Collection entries
[Start of section]
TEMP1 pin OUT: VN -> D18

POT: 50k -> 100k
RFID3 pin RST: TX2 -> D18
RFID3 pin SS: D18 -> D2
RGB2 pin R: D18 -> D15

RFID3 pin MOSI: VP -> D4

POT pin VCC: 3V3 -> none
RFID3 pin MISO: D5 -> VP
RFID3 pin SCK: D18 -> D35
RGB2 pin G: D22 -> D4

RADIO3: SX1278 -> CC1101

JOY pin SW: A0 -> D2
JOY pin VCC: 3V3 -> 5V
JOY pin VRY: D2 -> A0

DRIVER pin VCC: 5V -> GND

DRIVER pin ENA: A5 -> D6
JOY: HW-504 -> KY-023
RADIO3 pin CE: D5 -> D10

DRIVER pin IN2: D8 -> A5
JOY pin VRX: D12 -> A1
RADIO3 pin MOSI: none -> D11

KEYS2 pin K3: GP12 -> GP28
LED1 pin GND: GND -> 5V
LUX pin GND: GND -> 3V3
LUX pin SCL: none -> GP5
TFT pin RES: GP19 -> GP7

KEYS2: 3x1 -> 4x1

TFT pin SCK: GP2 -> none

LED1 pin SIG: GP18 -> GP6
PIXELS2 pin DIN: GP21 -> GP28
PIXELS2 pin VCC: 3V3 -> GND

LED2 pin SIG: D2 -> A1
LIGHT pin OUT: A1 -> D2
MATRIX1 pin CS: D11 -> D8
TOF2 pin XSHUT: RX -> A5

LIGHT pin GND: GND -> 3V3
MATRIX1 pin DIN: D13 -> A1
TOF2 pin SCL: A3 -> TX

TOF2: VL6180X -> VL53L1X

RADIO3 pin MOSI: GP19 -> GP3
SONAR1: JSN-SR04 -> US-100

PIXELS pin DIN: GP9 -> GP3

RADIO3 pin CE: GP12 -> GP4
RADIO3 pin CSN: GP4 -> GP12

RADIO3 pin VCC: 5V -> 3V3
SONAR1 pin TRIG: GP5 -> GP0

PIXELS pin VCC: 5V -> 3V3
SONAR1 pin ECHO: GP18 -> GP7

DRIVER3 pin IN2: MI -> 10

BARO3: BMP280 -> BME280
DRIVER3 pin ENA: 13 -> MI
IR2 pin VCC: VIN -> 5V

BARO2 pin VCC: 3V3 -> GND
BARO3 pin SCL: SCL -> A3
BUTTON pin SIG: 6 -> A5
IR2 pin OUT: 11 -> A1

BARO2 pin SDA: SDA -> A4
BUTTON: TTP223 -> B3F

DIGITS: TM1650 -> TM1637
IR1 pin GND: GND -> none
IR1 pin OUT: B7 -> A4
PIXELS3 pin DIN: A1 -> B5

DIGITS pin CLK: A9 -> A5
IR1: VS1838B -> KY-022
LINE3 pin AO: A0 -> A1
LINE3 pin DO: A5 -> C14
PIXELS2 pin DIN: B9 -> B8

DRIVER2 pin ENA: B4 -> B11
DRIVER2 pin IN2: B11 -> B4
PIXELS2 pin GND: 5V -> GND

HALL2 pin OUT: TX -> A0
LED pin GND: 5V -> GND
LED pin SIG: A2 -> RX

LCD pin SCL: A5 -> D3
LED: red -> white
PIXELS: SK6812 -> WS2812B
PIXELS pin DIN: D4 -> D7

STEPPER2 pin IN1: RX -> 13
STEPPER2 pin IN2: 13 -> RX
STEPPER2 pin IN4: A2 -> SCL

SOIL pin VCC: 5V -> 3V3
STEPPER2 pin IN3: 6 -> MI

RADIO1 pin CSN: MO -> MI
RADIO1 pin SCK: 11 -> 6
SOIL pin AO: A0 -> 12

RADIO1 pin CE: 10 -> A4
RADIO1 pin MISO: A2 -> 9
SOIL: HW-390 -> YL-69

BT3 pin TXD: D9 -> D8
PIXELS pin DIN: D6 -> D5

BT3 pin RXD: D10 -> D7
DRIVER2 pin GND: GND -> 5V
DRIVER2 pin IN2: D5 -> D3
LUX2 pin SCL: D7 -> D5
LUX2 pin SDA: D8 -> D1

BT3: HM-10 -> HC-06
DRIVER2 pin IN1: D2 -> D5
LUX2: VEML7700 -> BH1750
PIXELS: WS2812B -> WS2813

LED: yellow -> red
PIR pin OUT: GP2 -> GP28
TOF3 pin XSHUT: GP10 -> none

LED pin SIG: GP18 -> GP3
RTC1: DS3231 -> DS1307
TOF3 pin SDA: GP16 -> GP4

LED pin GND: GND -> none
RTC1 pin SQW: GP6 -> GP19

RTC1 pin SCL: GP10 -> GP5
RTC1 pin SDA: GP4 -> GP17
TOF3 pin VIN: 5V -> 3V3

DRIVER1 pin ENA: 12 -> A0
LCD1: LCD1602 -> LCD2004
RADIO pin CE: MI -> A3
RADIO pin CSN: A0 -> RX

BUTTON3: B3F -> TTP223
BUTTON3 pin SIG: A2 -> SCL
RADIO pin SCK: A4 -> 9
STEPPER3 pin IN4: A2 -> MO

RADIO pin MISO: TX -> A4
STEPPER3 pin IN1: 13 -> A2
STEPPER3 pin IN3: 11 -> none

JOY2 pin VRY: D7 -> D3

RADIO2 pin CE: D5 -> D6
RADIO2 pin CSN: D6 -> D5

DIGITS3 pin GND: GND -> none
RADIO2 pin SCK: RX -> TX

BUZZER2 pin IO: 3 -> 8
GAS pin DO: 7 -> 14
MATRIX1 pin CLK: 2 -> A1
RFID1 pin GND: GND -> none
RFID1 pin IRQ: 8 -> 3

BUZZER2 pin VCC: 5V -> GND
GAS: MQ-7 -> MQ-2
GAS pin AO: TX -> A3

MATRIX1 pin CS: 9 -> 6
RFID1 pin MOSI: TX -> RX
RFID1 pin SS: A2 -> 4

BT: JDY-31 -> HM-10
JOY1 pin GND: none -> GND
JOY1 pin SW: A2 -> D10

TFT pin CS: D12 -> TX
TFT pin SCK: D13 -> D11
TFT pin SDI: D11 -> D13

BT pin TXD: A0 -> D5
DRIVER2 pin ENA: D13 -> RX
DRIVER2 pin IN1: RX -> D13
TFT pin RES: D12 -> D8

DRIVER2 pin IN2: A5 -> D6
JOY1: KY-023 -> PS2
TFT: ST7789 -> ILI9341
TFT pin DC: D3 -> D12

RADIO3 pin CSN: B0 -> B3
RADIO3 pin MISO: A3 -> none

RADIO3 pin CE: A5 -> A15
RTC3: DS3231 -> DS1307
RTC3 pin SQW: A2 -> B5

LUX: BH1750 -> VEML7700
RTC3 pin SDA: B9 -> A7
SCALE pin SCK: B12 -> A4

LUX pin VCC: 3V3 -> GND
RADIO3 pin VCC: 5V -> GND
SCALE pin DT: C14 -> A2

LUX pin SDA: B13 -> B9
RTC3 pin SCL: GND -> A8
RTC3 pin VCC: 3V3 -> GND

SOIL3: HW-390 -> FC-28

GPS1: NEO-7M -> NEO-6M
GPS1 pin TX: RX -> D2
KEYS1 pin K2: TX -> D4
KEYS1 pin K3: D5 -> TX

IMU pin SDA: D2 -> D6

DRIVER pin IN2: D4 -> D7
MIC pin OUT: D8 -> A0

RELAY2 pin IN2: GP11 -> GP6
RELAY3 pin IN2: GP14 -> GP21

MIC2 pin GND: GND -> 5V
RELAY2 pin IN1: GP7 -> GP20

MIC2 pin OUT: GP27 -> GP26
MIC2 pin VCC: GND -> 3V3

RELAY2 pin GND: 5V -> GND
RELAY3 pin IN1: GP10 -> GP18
[End of section]
▶ **What is required**: Copy each entry exactly.

▶ **Result of this task**:
TEMP1 pin OUT: VN -> D18

POT: 50k -> 100k
RFID3 pin RST: TX2 -> D18
RFID3 pin SS: D18 -> D2
RGB2 pin R: D18 -> D15

RFID3 pin MOSI: VP -> D4

POT pin VCC: 3V3 -> none
RFID3 pin MISO: D5 -> VP
RFID3 pin SCK: D18 -> D35
RGB2 pin G: D22 -> D4

RADIO3: SX1278 -> CC1101

JOY pin SW: A0 -> D2
JOY pin VCC: 3V3 -> 5V
JOY pin VRY: D2 -> A0

DRIVER pin VCC: 5V -> GND

DRIVER pin ENA: A5 -> D6
JOY: HW-504 -> KY-023
RADIO3 pin CE: D5 -> D10

DRIVER pin IN2: D8 -> A5
JOY pin VRX: D12 -> A1
RADIO3 pin MOSI: none -> D11

KEYS2 pin K3: GP12 -> GP28
LED1 pin GND: GND -> 5V
LUX pin GND: GND -> 3V3
LUX pin SCL: none -> GP5
TFT pin RES: GP19 -> GP7

KEYS2: 3x1 -> 4x1

TFT pin SCK: GP2 -> none

LED1 pin SIG: GP18 -> GP6
PIXELS2 pin DIN: GP21 -> GP28
PIXELS2 pin VCC: 3V3 -> GND

LED2 pin SIG: D2 -> A1
LIGHT pin OUT: A1 -> D2
MATRIX1 pin CS: D11 -> D8
TOF2 pin XSHUT: RX -> A5

LIGHT pin GND: GND -> 3V3
MATRIX1 pin DIN: D13 -> A1
TOF2 pin SCL: A3 -> TX

TOF2: VL6180X -> VL53L1X

RADIO3 pin MOSI: GP19 -> GP3
SONAR1: JSN-SR04 -> US-100

PIXELS pin DIN: GP9 -> GP3

RADIO3 pin CE: GP12 -> GP4
RADIO3 pin CSN: GP4 -> GP12

RADIO3 pin VCC: 5V -> 3V3
SONAR1 pin TRIG: GP5 -> GP0

PIXELS pin VCC: 5V -> 3V3
SONAR1 pin ECHO: GP18 -> GP7

DRIVER3 pin IN2: MI -> 10

BARO3: BMP280 -> BME280
DRIVER3 pin ENA: 13 -> MI
IR2 pin VCC: VIN -> 5V

BARO2 pin VCC: 3V3 -> GND
BARO3 pin SCL: SCL -> A3
BUTTON pin SIG: 6 -> A5
IR2 pin OUT: 11 -> A1

BARO2 pin SDA: SDA -> A4
BUTTON: TTP223 -> B3F

DIGITS: TM1650 -> TM1637
IR1 pin GND: GND -> none
IR1 pin OUT: B7 -> A4
PIXELS3 pin DIN: A1 -> B5

DIGITS pin CLK: A9 -> A5
IR1: VS1838B -> KY-022
LINE3 pin AO: A0 -> A1
LINE3 pin DO: A5 -> C14
PIXELS2 pin DIN: B9 -> B8

DRIVER2 pin ENA: B4 -> B11
DRIVER2 pin IN2: B11 -> B4
PIXELS2 pin GND: 5V -> GND

HALL2 pin OUT: TX -> A0
LED pin GND: 5V -> GND
LED pin SIG: A2 -> RX

LCD pin SCL: A5 -> D3
LED: red -> white
PIXELS: SK6812 -> WS2812B
PIXELS pin DIN: D4 -> D7

STEPPER2 pin IN1: RX -> 13
STEPPER2 pin IN2: 13 -> RX
STEPPER2 pin IN4: A2 -> SCL

SOIL pin VCC: 5V -> 3V3
STEPPER2 pin IN3: 6 -> MI

RADIO1 pin CSN: MO -> MI
RADIO1 pin SCK: 11 -> 6
SOIL pin AO: A0 -> 12

RADIO1 pin CE: 10 -> A4
RADIO1 pin MISO: A2 -> 9
SOIL: HW-390 -> YL-69

BT3 pin TXD: D9 -> D8
PIXELS pin DIN: D6 -> D5

BT3 pin RXD: D10 -> D7
DRIVER2 pin GND: GND -> 5V
DRIVER2 pin IN2: D5 -> D3
LUX2 pin SCL: D7 -> D5
LUX2 pin SDA: D8 -> D1

BT3: HM-10 -> HC-06
DRIVER2 pin IN1: D2 -> D5
LUX2: VEML7700 -> BH1750
PIXELS: WS2812B -> WS2813

LED: yellow -> red
PIR pin OUT: GP2 -> GP28
TOF3 pin XSHUT: GP10 -> none

LED pin SIG: GP18 -> GP3
RTC1: DS3231 -> DS1307
TOF3 pin SDA: GP16 -> GP4

LED pin GND: GND -> none
RTC1 pin SQW: GP6 -> GP19

RTC1 pin SCL: GP10 -> GP5
RTC1 pin SDA: GP4 -> GP17
TOF3 pin VIN: 5V -> 3V3

DRIVER1 pin ENA: 12 -> A0
LCD1: LCD1602 -> LCD2004
RADIO pin CE: MI -> A3
RADIO pin CSN: A0 -> RX

BUTTON3: B3F -> TTP223
BUTTON3 pin SIG: A2 -> SCL
RADIO pin SCK: A4 -> 9
STEPPER3 pin IN4: A2 -> MO

RADIO pin MISO: TX -> A4
STEPPER3 pin IN1: 13 -> A2
STEPPER3 pin IN3: 11 -> none

JOY2 pin VRY: D7 -> D3

RADIO2 pin CE: D5 -> D6
RADIO2 pin CSN: D6 -> D5

DIGITS3 pin GND: GND -> none
RADIO2 pin SCK: RX -> TX

BUZZER2 pin IO: 3 -> 8
GAS pin DO: 7 -> 14
MATRIX1 pin CLK: 2 -> A1
RFID1 pin GND: GND -> none
RFID1 pin IRQ: 8 -> 3

BUZZER2 pin VCC: 5V -> GND
GAS: MQ-7 -> MQ-2
GAS pin AO: TX -> A3

MATRIX1 pin CS: 9 -> 6
RFID1 pin MOSI: TX -> RX
RFID1 pin SS: A2 -> 4

BT: JDY-31 -> HM-10
JOY1 pin GND: none -> GND
JOY1 pin SW: A2 -> D10

TFT pin CS: D12 -> TX
TFT pin SCK: D13 -> D11
TFT pin SDI: D11 -> D13

BT pin TXD: A0 -> D5
DRIVER2 pin ENA: D13 -> RX
DRIVER2 pin IN1: RX -> D13
TFT pin RES: D12 -> D8

DRIVER2 pin IN2: A5 -> D6
JOY1: KY-023 -> PS2
TFT: ST7789 -> ILI9341
TFT pin DC: D3 -> D12

RADIO3 pin CSN: B0 -> B3
RADIO3 pin MISO: A3 -> none

RADIO3 pin CE: A5 -> A15
RTC3: DS3231 -> DS1307
RTC3 pin SQW: A2 -> B5

LUX: BH1750 -> VEML7700
RTC3 pin SDA: B9 -> A7
SCALE pin SCK: B12 -> A4

LUX pin VCC: 3V3 -> GND
RADIO3 pin VCC: 5V -> GND
SCALE pin DT: C14 -> A2

LUX pin SDA: B13 -> B9
RTC3 pin SCL: GND -> A8
RTC3 pin VCC: 3V3 -> GND

SOIL3: HW-390 -> FC-28

GPS1: NEO-7M -> NEO-6M
GPS1 pin TX: RX -> D2
KEYS1 pin K2: TX -> D4
KEYS1 pin K3: D5 -> TX

IMU pin SDA: D2 -> D6

DRIVER pin IN2: D4 -> D7
MIC pin OUT: D8 -> A0

RELAY2 pin IN2: GP11 -> GP6
RELAY3 pin IN2: GP14 -> GP21

MIC2 pin GND: GND -> 5V
RELAY2 pin IN1: GP7 -> GP20

MIC2 pin OUT: GP27 -> GP26
MIC2 pin VCC: GND -> 3V3

RELAY2 pin GND: 5V -> GND
RELAY3 pin IN1: GP10 -> GP18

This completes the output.